**What this task involves:** Search the entries for the word "plus" and copy each line that has it.

════

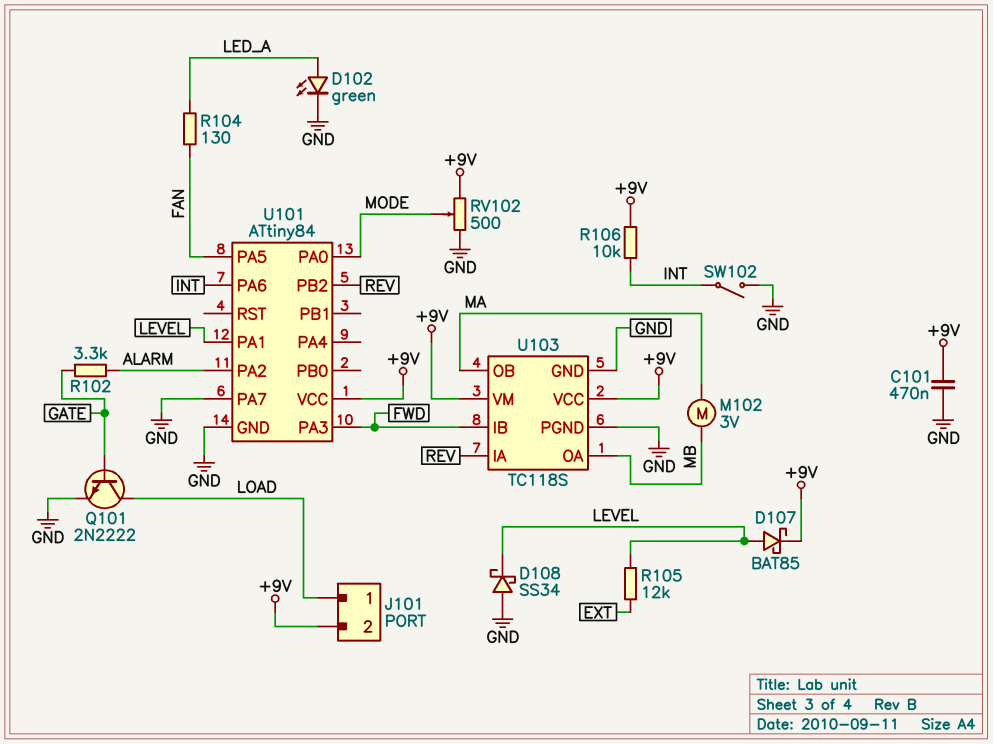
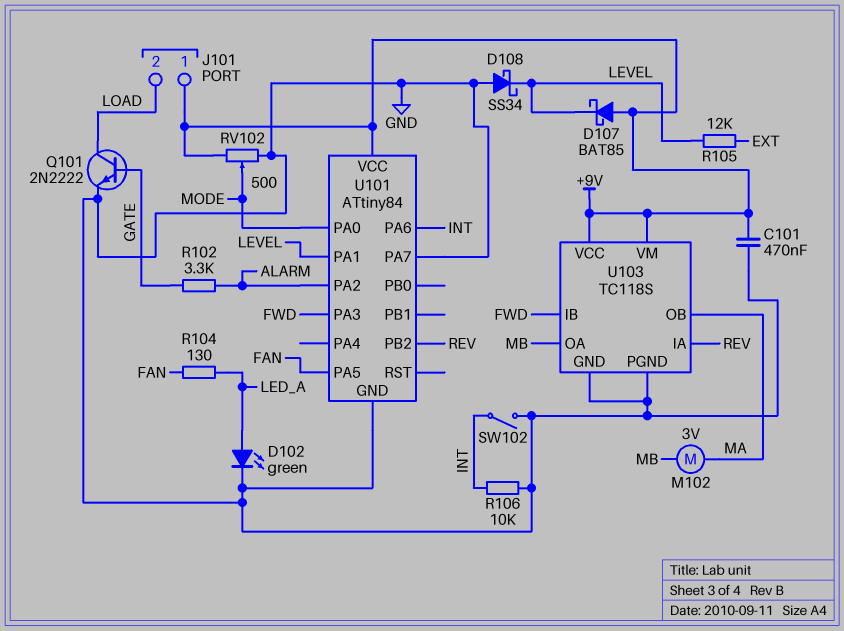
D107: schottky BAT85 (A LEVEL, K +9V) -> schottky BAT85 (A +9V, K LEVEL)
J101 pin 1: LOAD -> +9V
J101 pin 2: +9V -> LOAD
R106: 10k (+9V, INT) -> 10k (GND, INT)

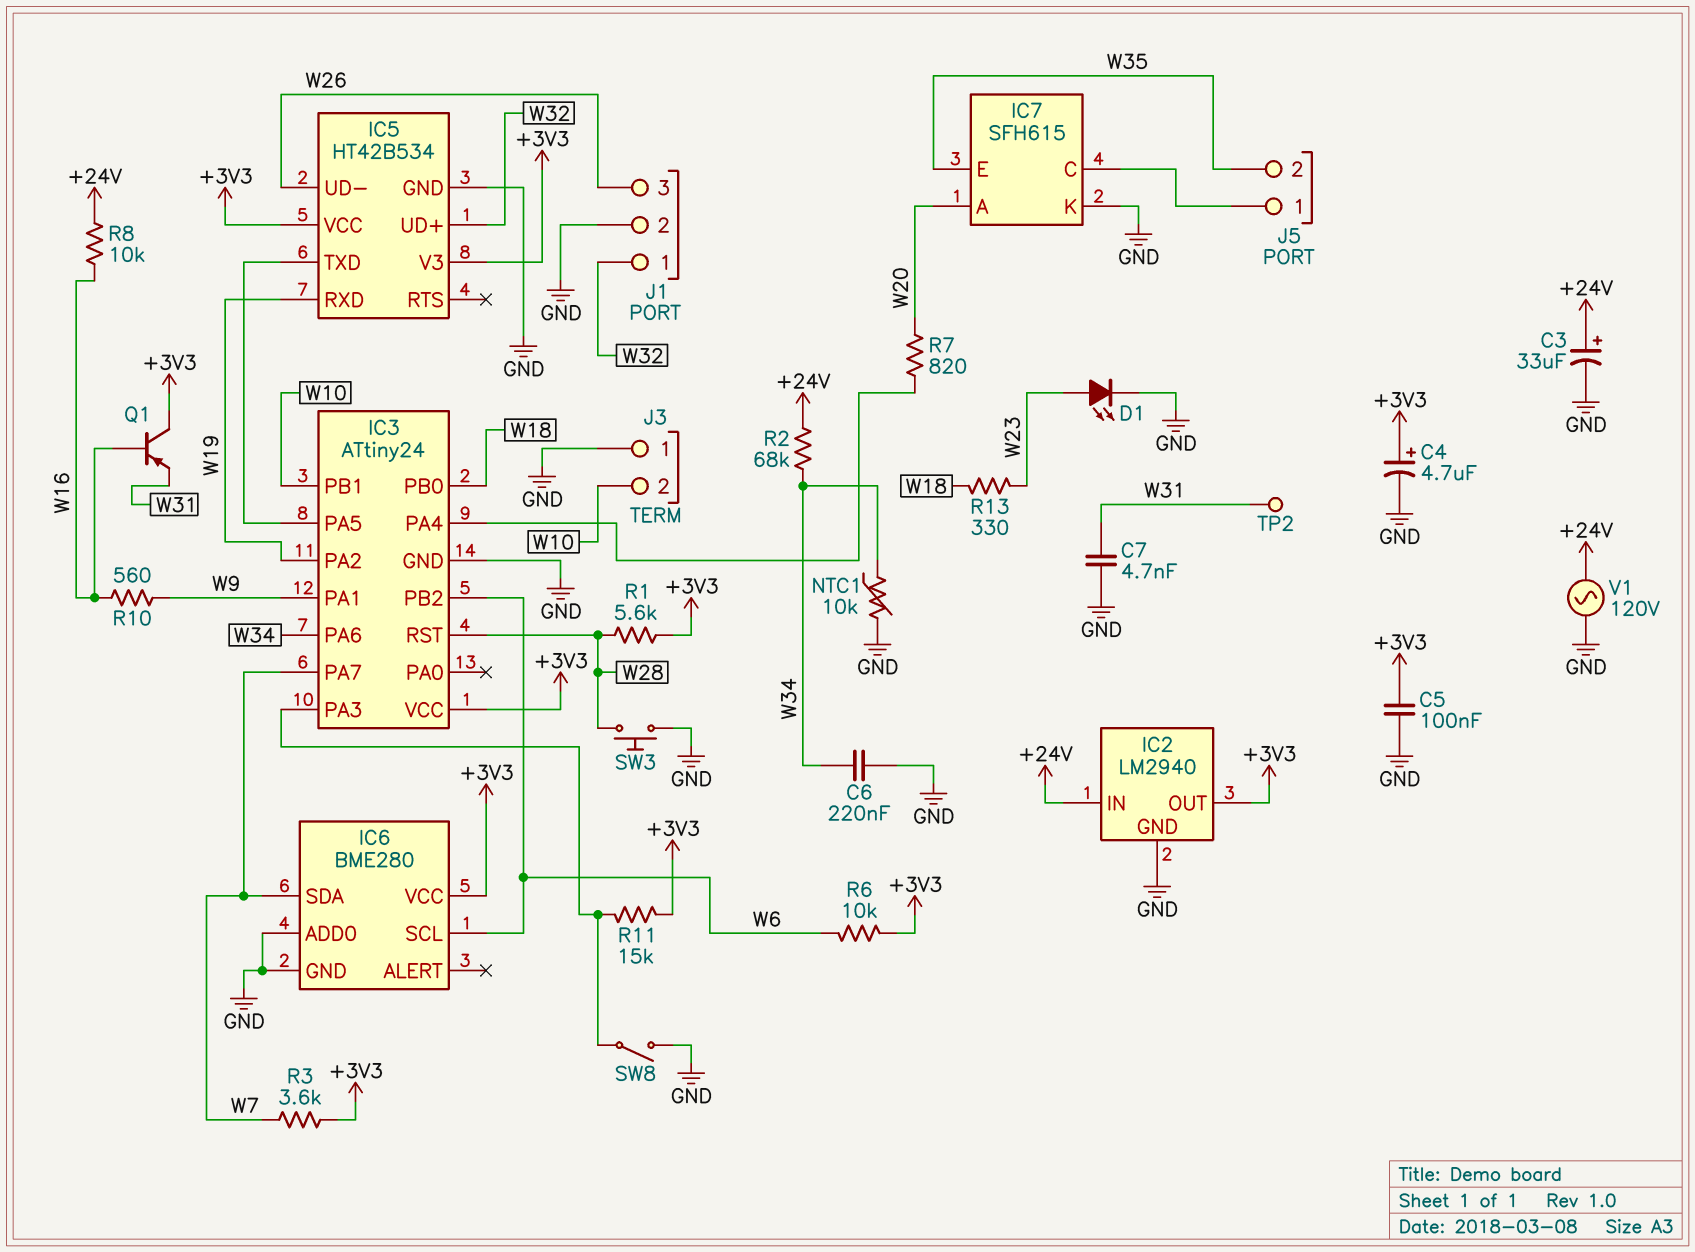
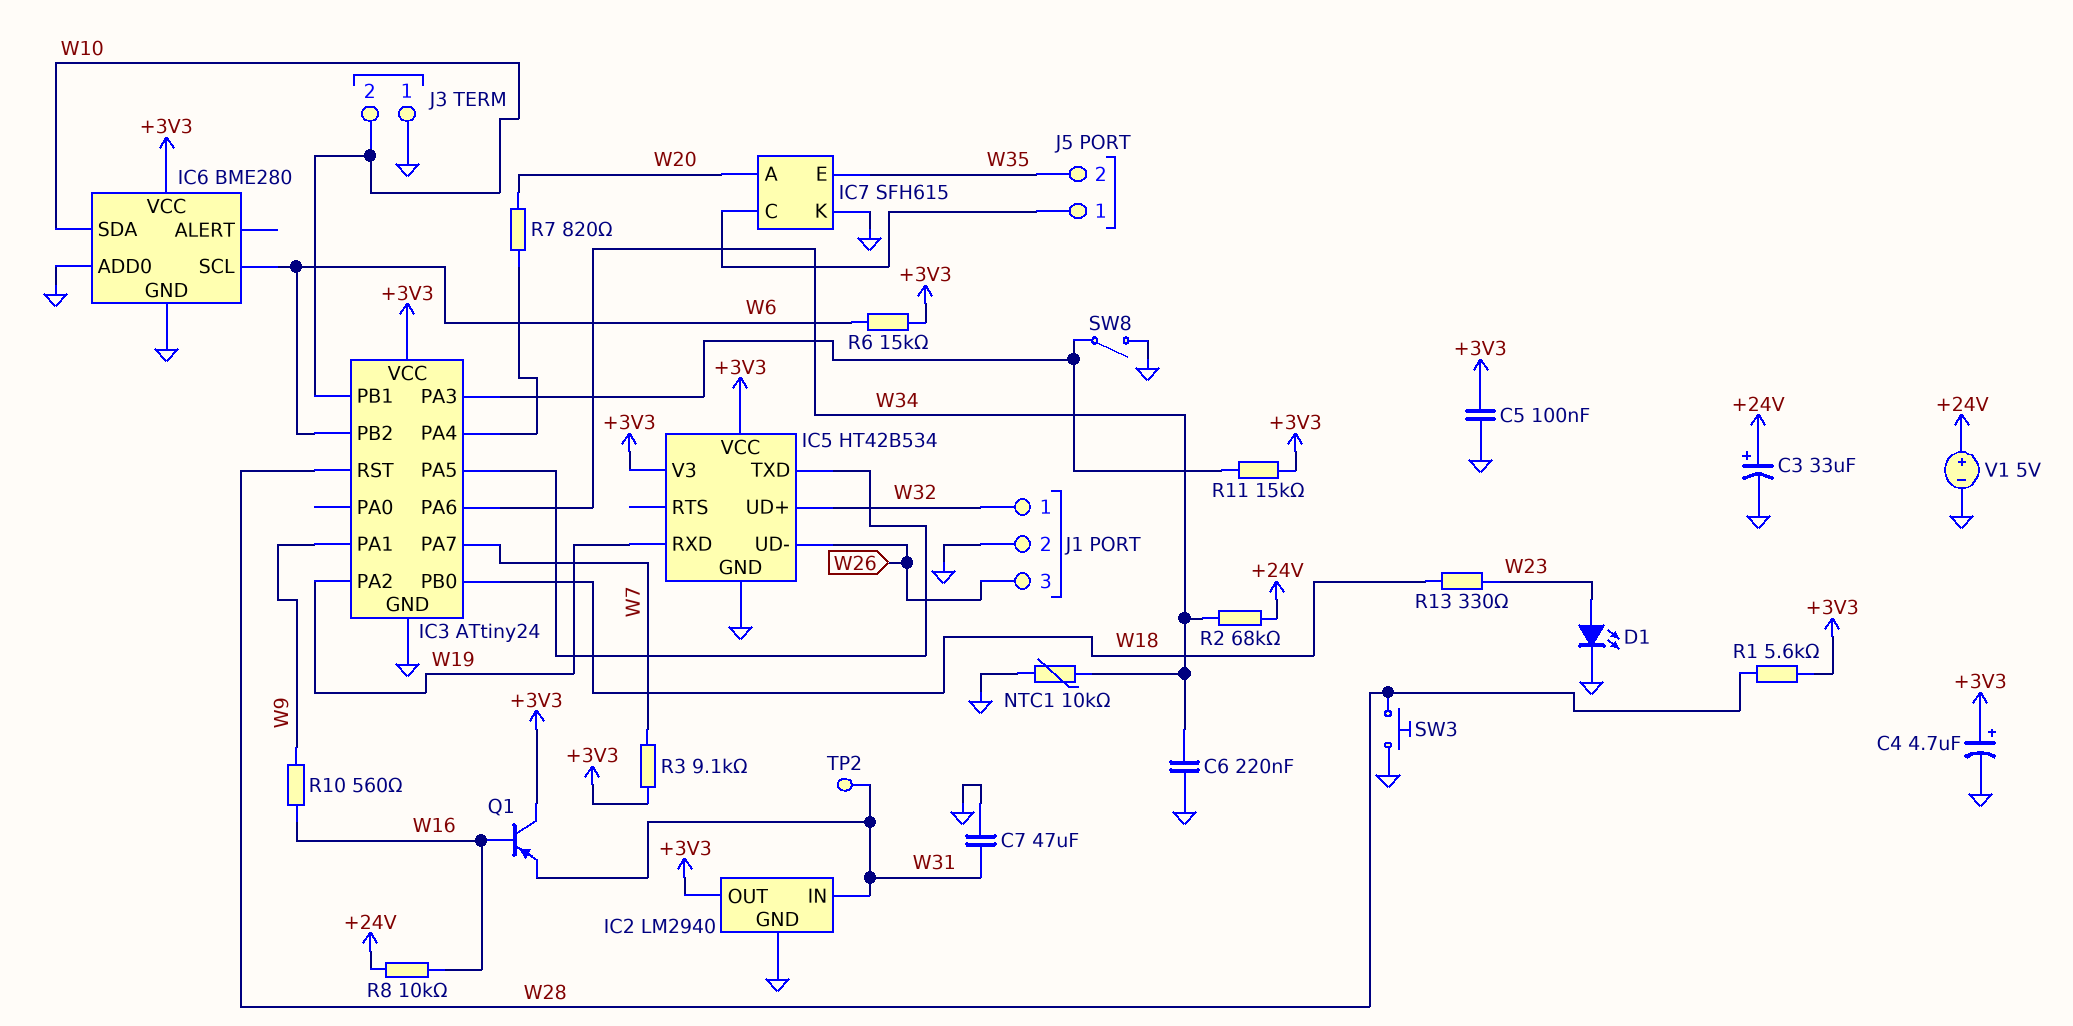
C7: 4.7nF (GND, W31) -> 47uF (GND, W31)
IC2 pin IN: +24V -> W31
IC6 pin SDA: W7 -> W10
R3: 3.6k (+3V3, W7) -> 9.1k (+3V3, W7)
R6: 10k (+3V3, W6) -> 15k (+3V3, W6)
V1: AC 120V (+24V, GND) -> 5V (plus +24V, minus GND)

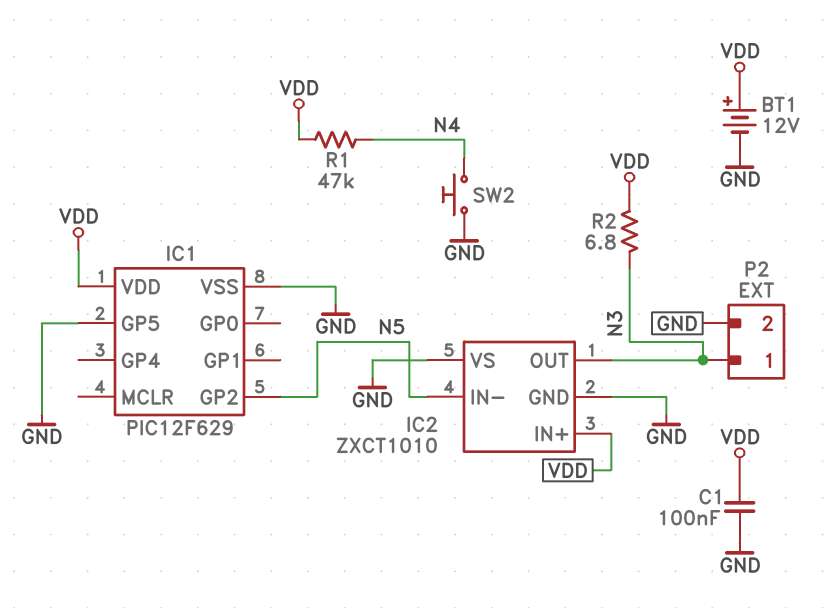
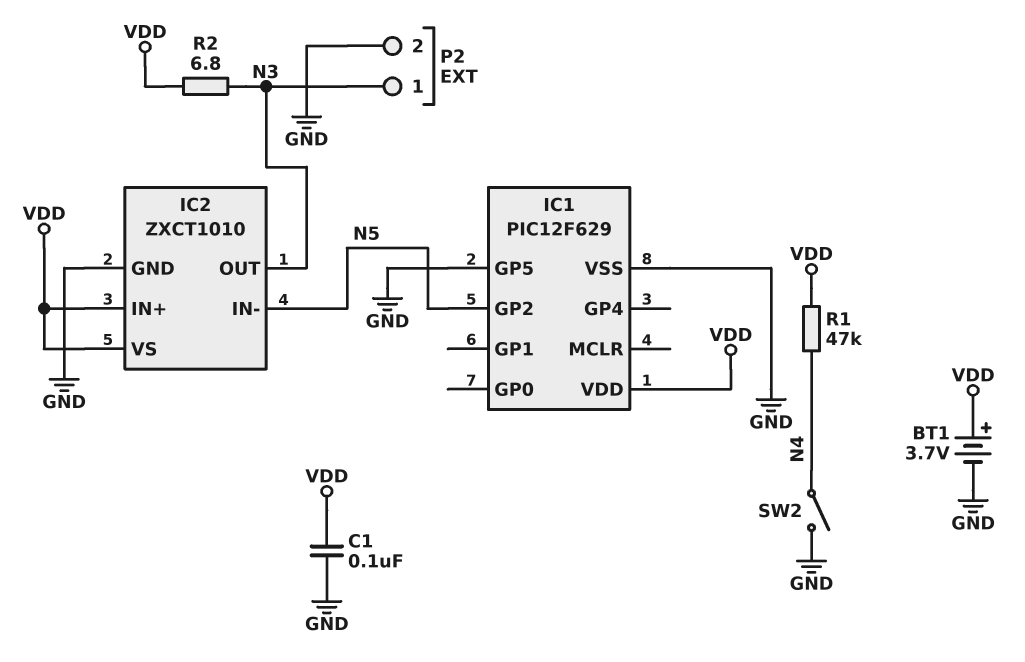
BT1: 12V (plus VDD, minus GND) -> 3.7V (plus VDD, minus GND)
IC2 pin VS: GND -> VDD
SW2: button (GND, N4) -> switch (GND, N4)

════

**Result for this task:**
V1: AC 120V (+24V, GND) -> 5V (plus +24V, minus GND)
BT1: 12V (plus VDD, minus GND) -> 3.7V (plus VDD, minus GND)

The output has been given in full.